* **Input data**:
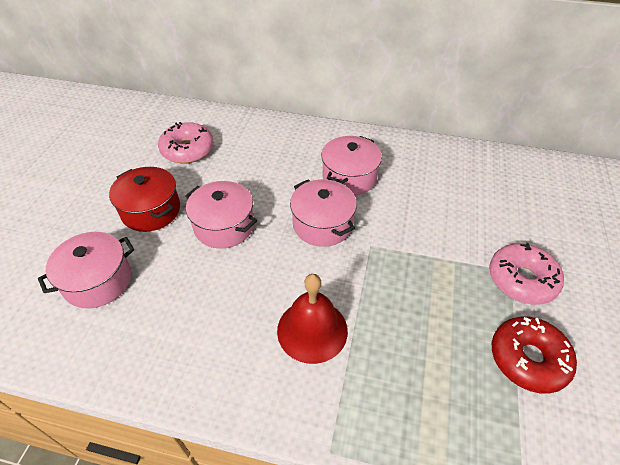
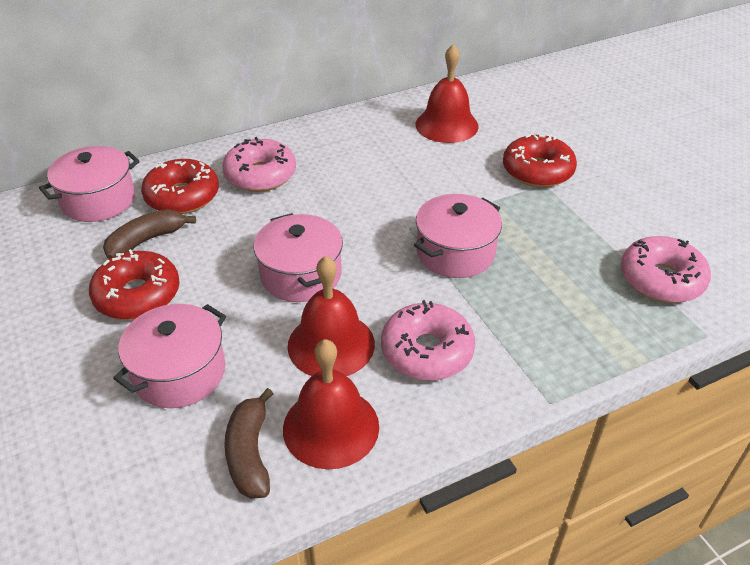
brown banana: none = 0 -> [103,209,196,259] [224,388,273,499] = 2
pink donut: [158,122,214,164] [489,243,564,305] = 2 -> [222,137,296,192] [381,300,475,381] [621,236,711,303] = 3
red bell: [277,274,348,364] = 1 -> [283,339,379,470] [287,256,375,376] [416,44,479,143] = 3
red donut: [492,316,577,394] = 1 -> [89,249,180,320] [141,159,219,214] [503,134,577,187] = 3
red pot: [109,167,180,232] = 1 -> none = 0

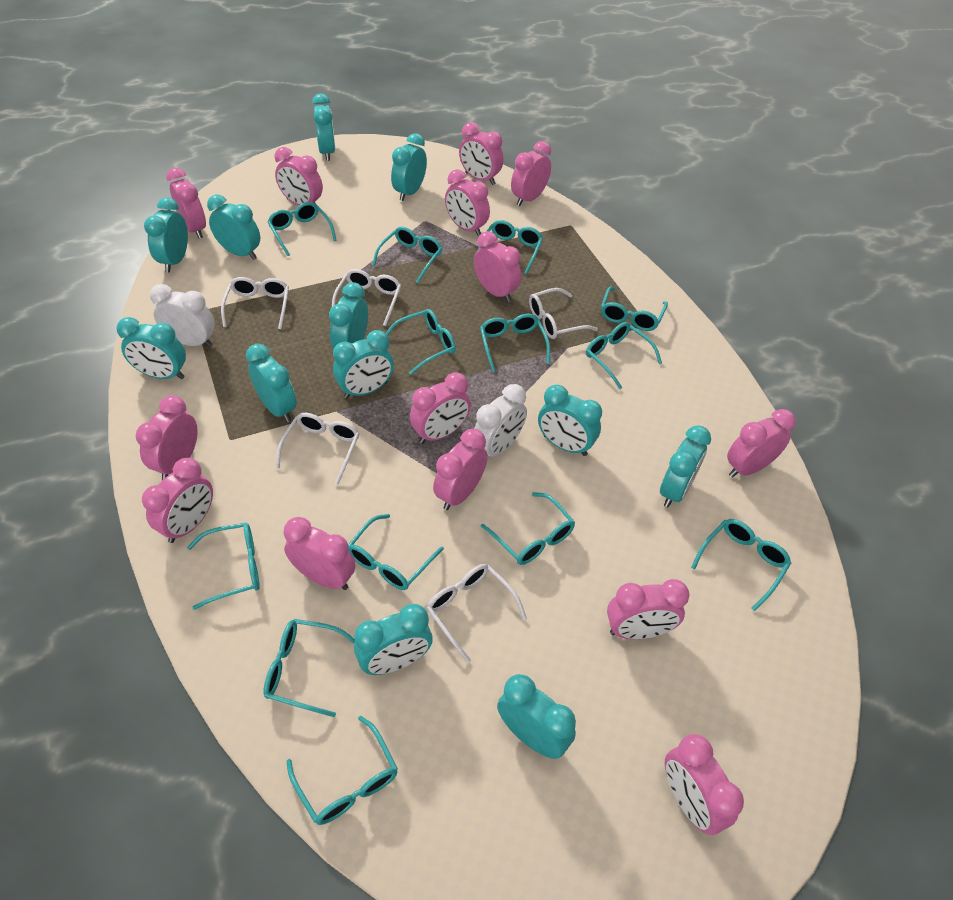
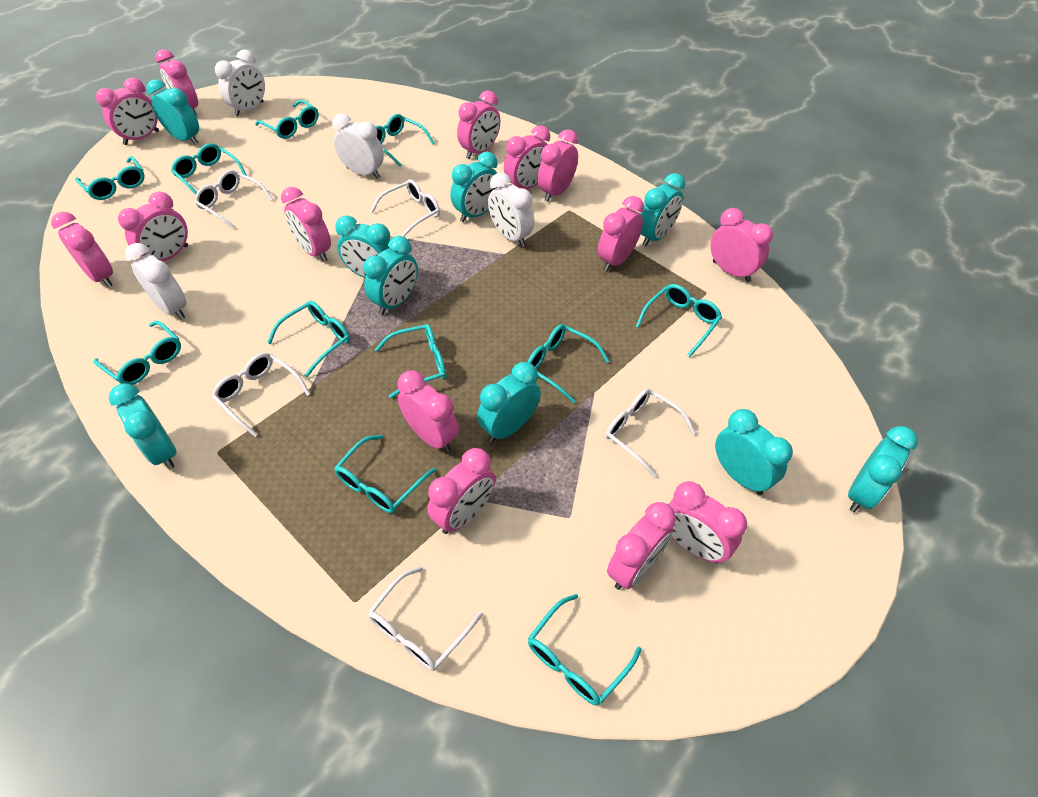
turquoise clock: [116,317,186,379] [144,197,188,272] [207,195,260,260] [246,344,297,422] [312,93,335,161] [329,282,368,349] [333,330,394,398] [354,604,433,675] [391,133,427,201] [497,674,576,759] [538,385,602,456] [660,425,711,507] = 12 -> [109,384,177,469] [146,79,199,145] [335,216,390,278] [363,236,418,315] [450,152,498,222] [477,362,541,442] [640,173,685,246] [715,409,793,495] [848,426,918,512] = 9
turquoise glasses: [187,523,260,610] [263,619,355,717] [267,202,337,256] [287,716,398,825] [348,514,444,590] [372,226,442,283] [386,309,456,375] [478,220,543,274] [480,314,550,372] [481,492,575,565] [586,322,662,389] [601,287,668,331] [691,519,791,611] = 13 -> [75,156,145,200] [94,321,181,385] [171,143,247,194] [255,100,319,139] [267,301,350,377] [334,435,436,513] [375,114,434,167] [375,324,446,398] [528,324,609,403] [528,594,641,706] [636,284,722,357] = 11
white clock: [150,284,215,347] [474,384,527,457] = 2 -> [125,243,187,320] [215,49,265,117] [332,113,384,179] [488,172,535,247] = 4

* **Job**:
How many lines of the listing hold the string "turquoise"? Give the number alone.

* **Output for this exercise**:
2